Task to complete:
From the data below, return the exact lines starting at the line containing "cyan semicircle: (22, 53)" and ending at the line containing "purple hexagon: (51, 140) -> (26, 98), moved", both included, and nothing else.

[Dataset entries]
-=-=-=-=-
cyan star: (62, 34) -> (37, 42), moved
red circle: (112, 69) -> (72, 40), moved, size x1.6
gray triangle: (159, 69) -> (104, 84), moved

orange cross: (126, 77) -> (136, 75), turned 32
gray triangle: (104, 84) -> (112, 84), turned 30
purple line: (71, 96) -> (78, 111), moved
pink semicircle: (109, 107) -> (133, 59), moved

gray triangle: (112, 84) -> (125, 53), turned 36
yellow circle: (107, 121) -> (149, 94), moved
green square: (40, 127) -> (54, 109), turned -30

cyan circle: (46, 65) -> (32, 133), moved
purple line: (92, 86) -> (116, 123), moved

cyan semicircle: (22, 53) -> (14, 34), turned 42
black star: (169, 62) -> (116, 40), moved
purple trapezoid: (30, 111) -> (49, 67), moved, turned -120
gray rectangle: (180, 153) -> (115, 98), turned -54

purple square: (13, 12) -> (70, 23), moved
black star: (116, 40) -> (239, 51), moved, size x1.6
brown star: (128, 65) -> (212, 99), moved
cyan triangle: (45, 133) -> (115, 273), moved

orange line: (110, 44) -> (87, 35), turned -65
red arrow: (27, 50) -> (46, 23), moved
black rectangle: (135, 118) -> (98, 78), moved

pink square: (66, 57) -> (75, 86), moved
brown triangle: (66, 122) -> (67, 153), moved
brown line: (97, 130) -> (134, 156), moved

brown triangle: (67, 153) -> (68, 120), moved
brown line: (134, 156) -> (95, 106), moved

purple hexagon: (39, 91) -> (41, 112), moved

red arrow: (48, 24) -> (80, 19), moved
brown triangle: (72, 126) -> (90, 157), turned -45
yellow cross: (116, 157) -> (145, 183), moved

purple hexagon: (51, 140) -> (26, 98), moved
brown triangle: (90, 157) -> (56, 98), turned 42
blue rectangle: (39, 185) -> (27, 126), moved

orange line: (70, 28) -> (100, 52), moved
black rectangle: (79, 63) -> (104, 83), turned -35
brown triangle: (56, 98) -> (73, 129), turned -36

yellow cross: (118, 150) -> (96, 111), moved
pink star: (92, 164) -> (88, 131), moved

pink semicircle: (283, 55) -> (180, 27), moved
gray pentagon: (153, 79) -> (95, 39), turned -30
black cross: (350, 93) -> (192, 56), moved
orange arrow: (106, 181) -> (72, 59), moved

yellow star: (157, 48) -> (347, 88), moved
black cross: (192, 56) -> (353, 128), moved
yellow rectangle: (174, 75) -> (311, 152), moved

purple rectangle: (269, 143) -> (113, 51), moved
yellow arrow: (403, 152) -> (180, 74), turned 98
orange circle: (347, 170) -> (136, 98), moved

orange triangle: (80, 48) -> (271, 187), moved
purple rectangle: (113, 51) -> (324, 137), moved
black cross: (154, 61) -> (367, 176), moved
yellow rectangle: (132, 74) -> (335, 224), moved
-=-=-=-=-
Response to this exercise:
cyan semicircle: (22, 53) -> (14, 34), turned 42
black star: (169, 62) -> (116, 40), moved
purple trapezoid: (30, 111) -> (49, 67), moved, turned -120
gray rectangle: (180, 153) -> (115, 98), turned -54

purple square: (13, 12) -> (70, 23), moved
black star: (116, 40) -> (239, 51), moved, size x1.6
brown star: (128, 65) -> (212, 99), moved
cyan triangle: (45, 133) -> (115, 273), moved

orange line: (110, 44) -> (87, 35), turned -65
red arrow: (27, 50) -> (46, 23), moved
black rectangle: (135, 118) -> (98, 78), moved

pink square: (66, 57) -> (75, 86), moved
brown triangle: (66, 122) -> (67, 153), moved
brown line: (97, 130) -> (134, 156), moved

brown triangle: (67, 153) -> (68, 120), moved
brown line: (134, 156) -> (95, 106), moved

purple hexagon: (39, 91) -> (41, 112), moved

red arrow: (48, 24) -> (80, 19), moved
brown triangle: (72, 126) -> (90, 157), turned -45
yellow cross: (116, 157) -> (145, 183), moved

purple hexagon: (51, 140) -> (26, 98), moved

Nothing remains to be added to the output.